The task: Every entry should be repeated exactly. Omit the pictures.

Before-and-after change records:
------------------------------------
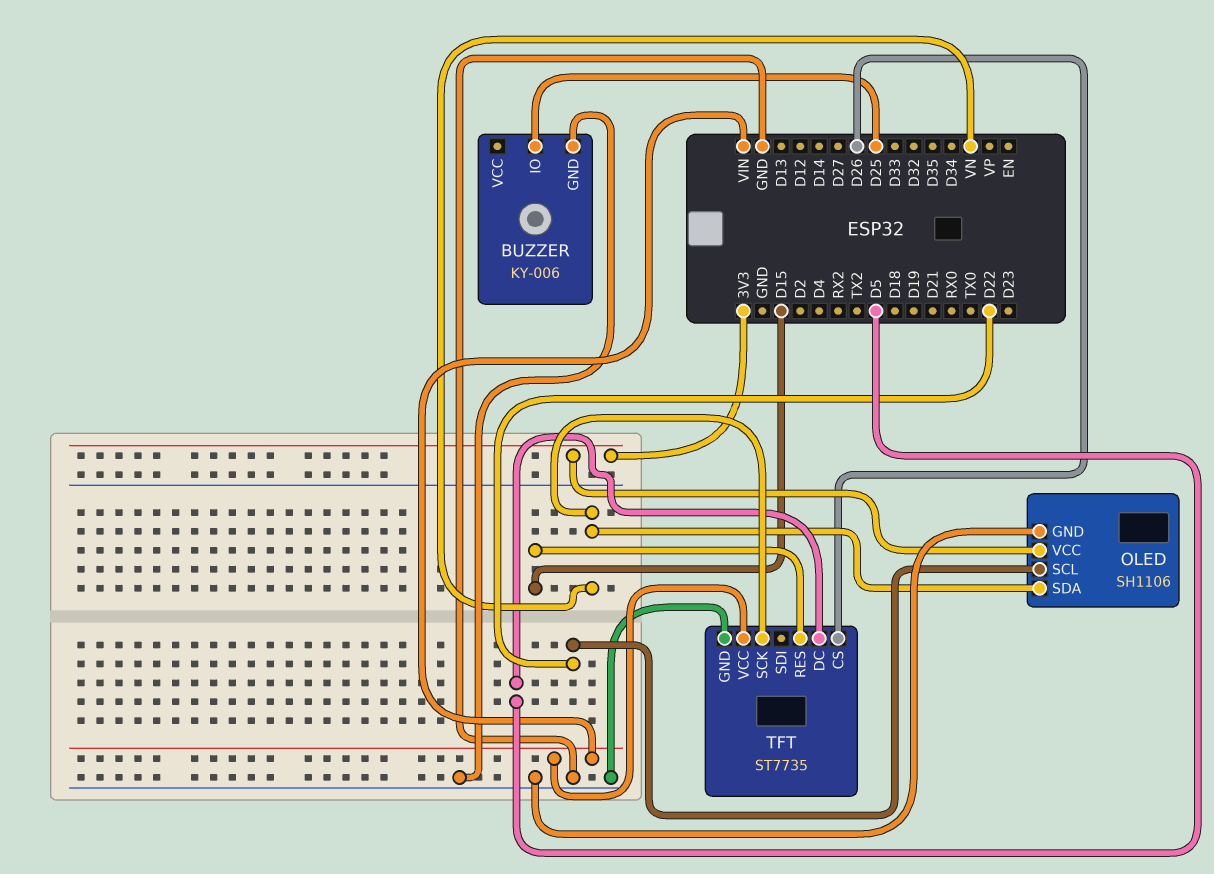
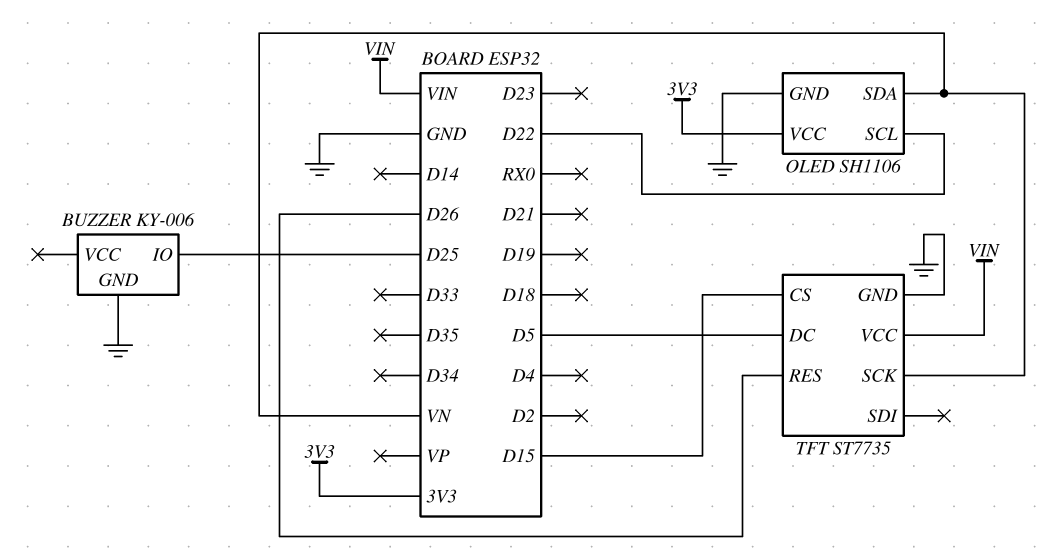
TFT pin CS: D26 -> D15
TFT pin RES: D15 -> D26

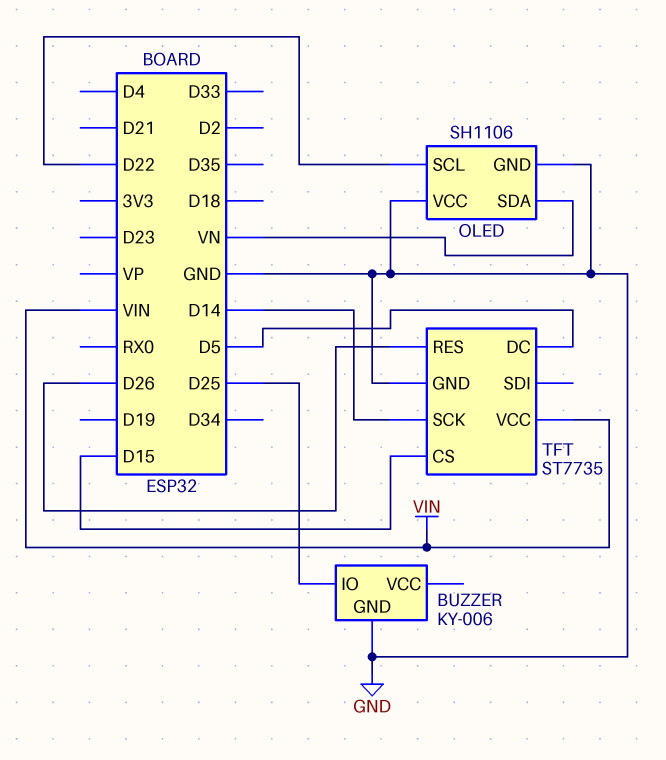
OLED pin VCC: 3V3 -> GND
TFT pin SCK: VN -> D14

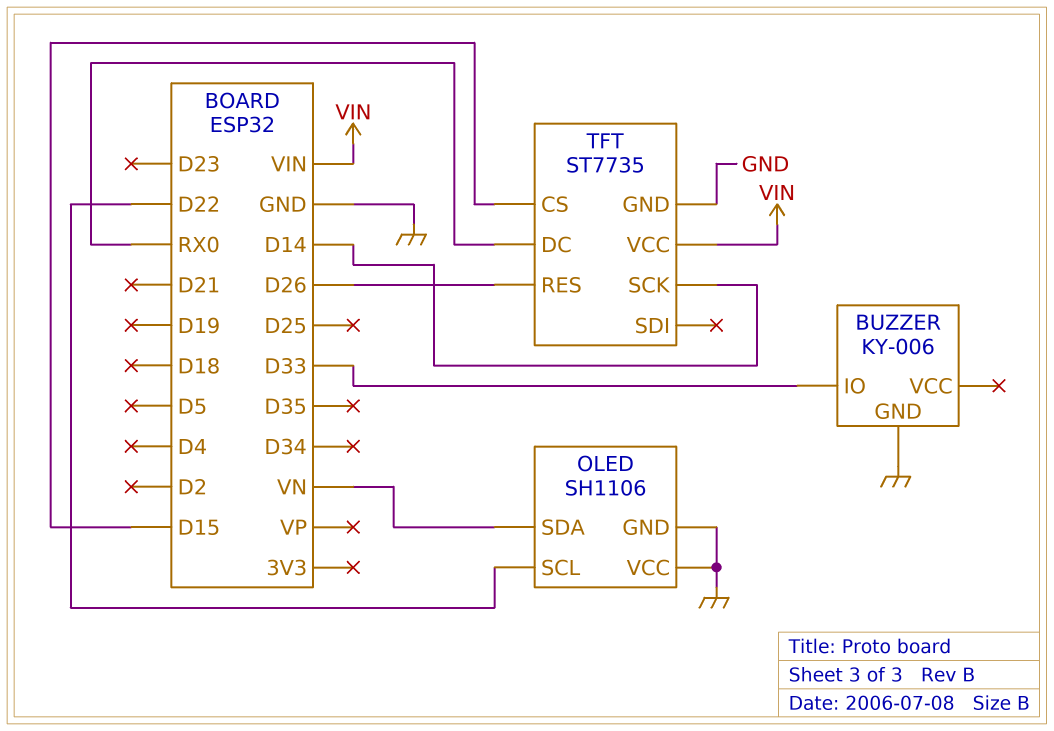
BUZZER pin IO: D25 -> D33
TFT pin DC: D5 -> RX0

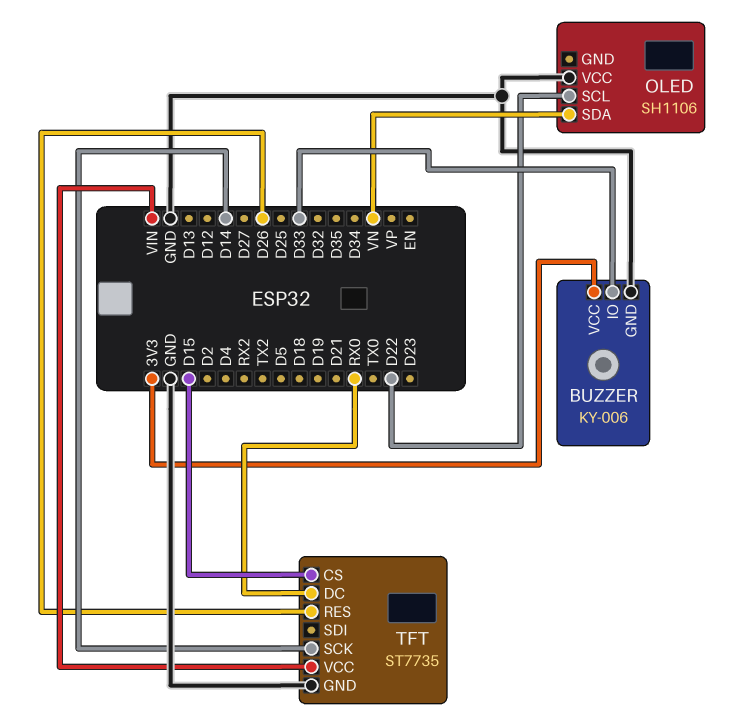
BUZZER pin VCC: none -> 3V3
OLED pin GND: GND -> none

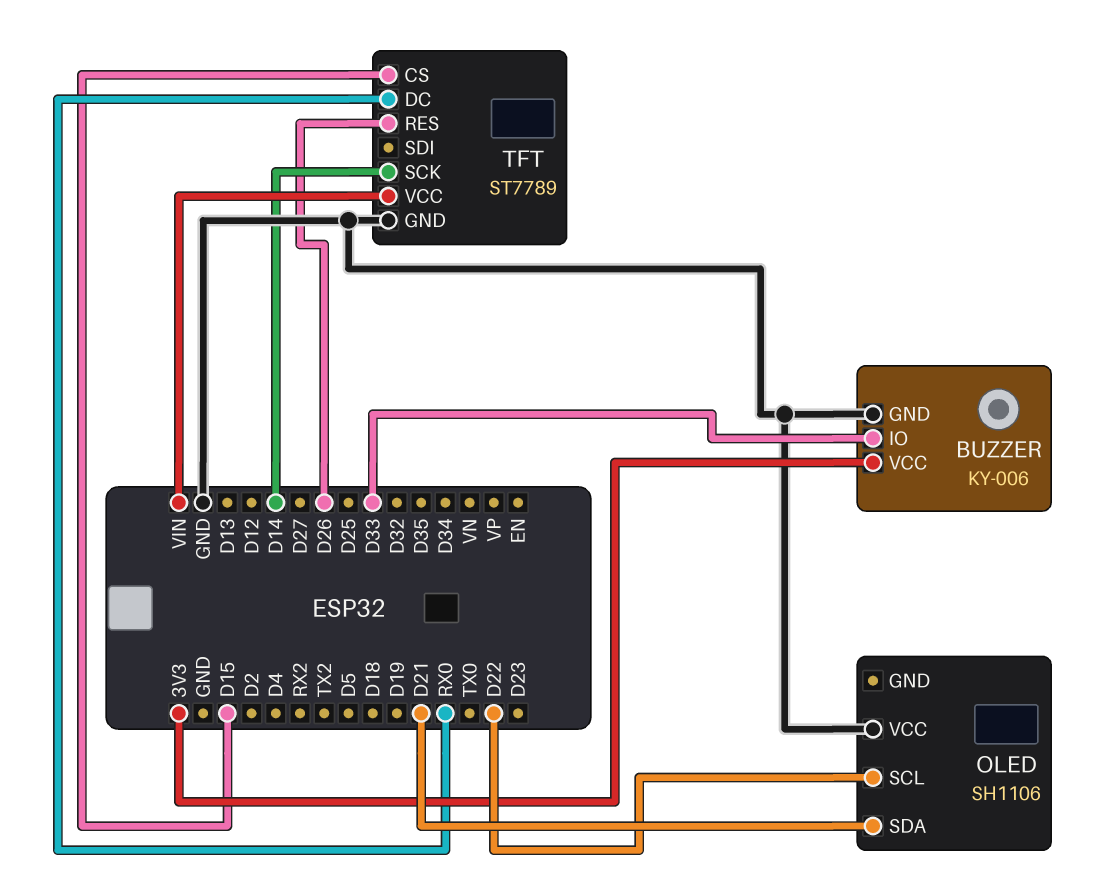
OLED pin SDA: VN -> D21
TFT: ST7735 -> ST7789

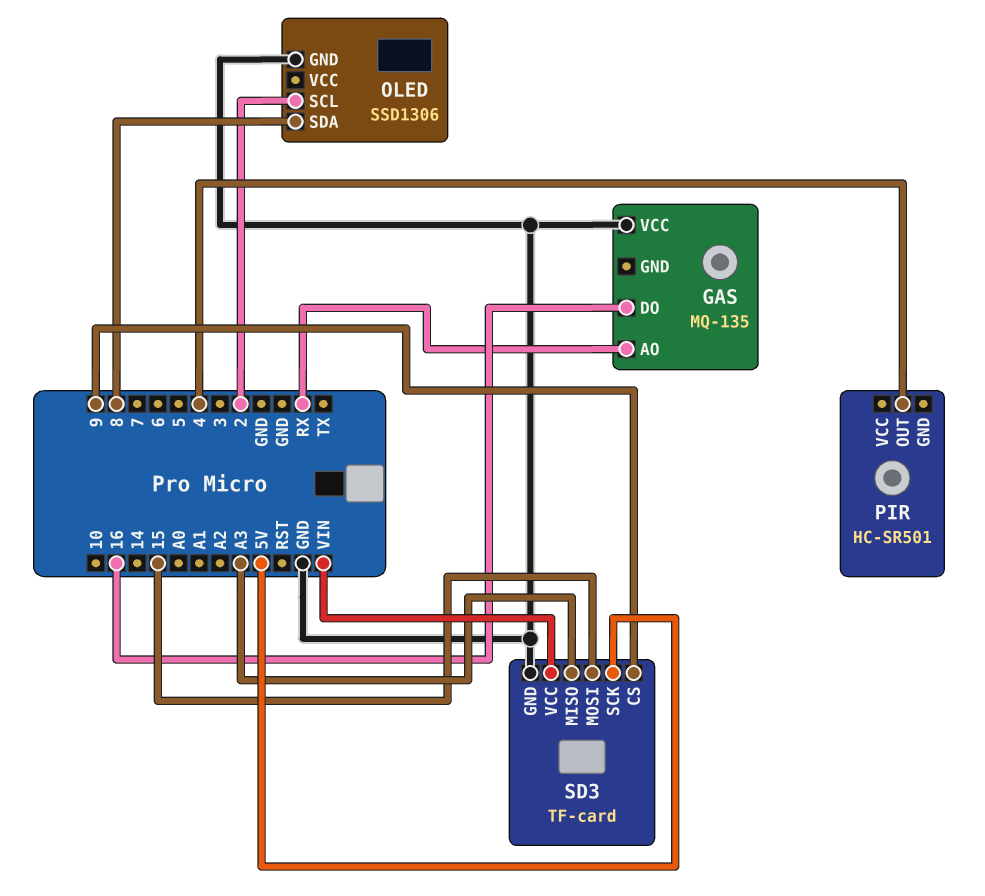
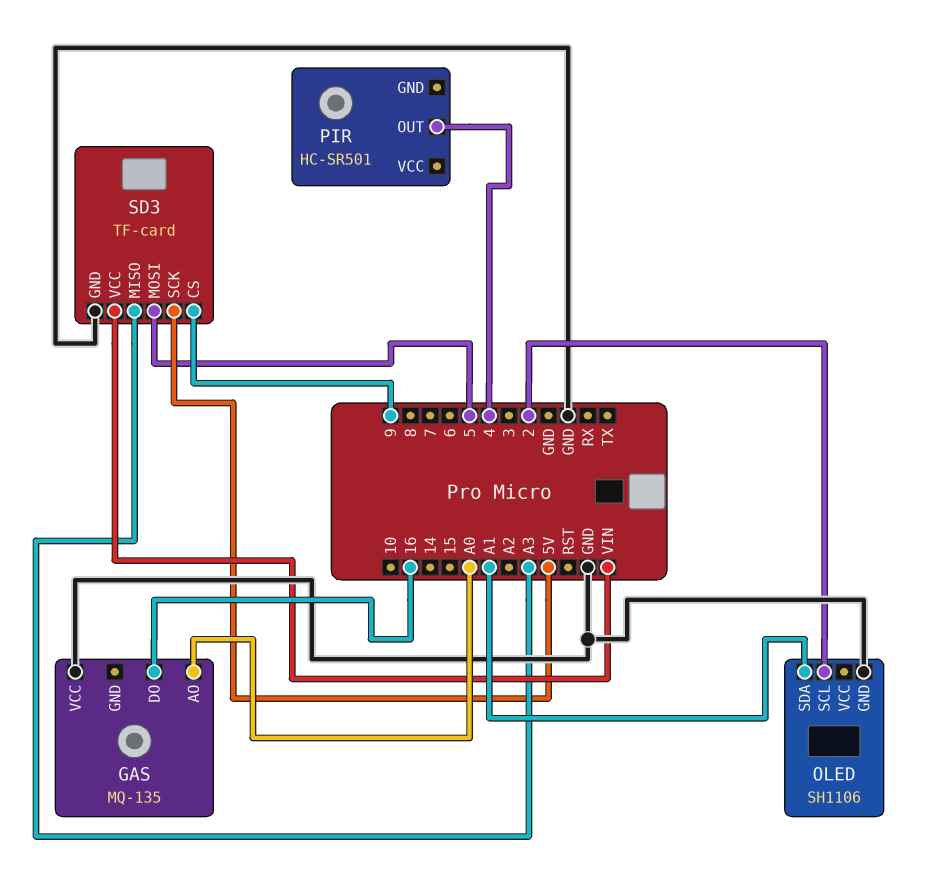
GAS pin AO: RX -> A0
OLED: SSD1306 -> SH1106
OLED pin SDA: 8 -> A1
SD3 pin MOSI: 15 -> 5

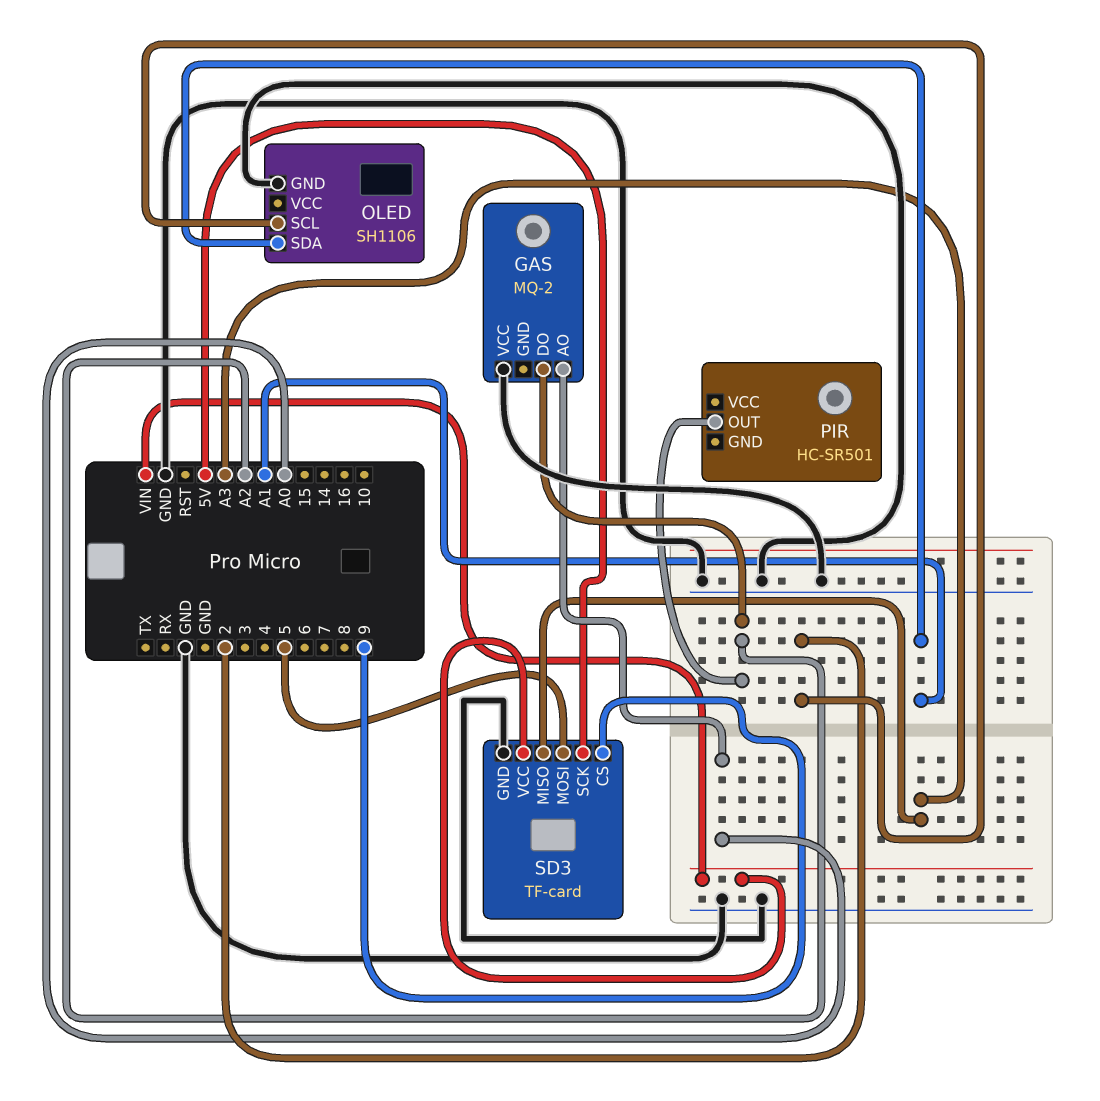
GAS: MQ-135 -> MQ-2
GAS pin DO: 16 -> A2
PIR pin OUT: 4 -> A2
------------------------------------
Problem solution:
TFT pin CS: D26 -> D15
TFT pin RES: D15 -> D26

OLED pin VCC: 3V3 -> GND
TFT pin SCK: VN -> D14

BUZZER pin IO: D25 -> D33
TFT pin DC: D5 -> RX0

BUZZER pin VCC: none -> 3V3
OLED pin GND: GND -> none

OLED pin SDA: VN -> D21
TFT: ST7735 -> ST7789

GAS pin AO: RX -> A0
OLED: SSD1306 -> SH1106
OLED pin SDA: 8 -> A1
SD3 pin MOSI: 15 -> 5

GAS: MQ-135 -> MQ-2
GAS pin DO: 16 -> A2
PIR pin OUT: 4 -> A2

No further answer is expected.